(Stored items)
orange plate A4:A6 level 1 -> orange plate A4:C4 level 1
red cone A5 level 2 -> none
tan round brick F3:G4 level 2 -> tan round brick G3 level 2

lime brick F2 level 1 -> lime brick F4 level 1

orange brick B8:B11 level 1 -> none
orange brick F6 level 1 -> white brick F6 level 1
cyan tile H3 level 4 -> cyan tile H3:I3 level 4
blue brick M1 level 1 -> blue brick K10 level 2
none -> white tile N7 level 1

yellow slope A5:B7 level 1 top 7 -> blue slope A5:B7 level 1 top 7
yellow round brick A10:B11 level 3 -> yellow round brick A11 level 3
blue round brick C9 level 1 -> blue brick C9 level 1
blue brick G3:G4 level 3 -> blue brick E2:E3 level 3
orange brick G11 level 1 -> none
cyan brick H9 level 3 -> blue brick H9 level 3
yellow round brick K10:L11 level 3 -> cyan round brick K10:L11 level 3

About this exercise: Gather from the data above every line with the string "none".

Final answer:
red cone A5 level 2 -> none
orange brick B8:B11 level 1 -> none
none -> white tile N7 level 1
orange brick G11 level 1 -> none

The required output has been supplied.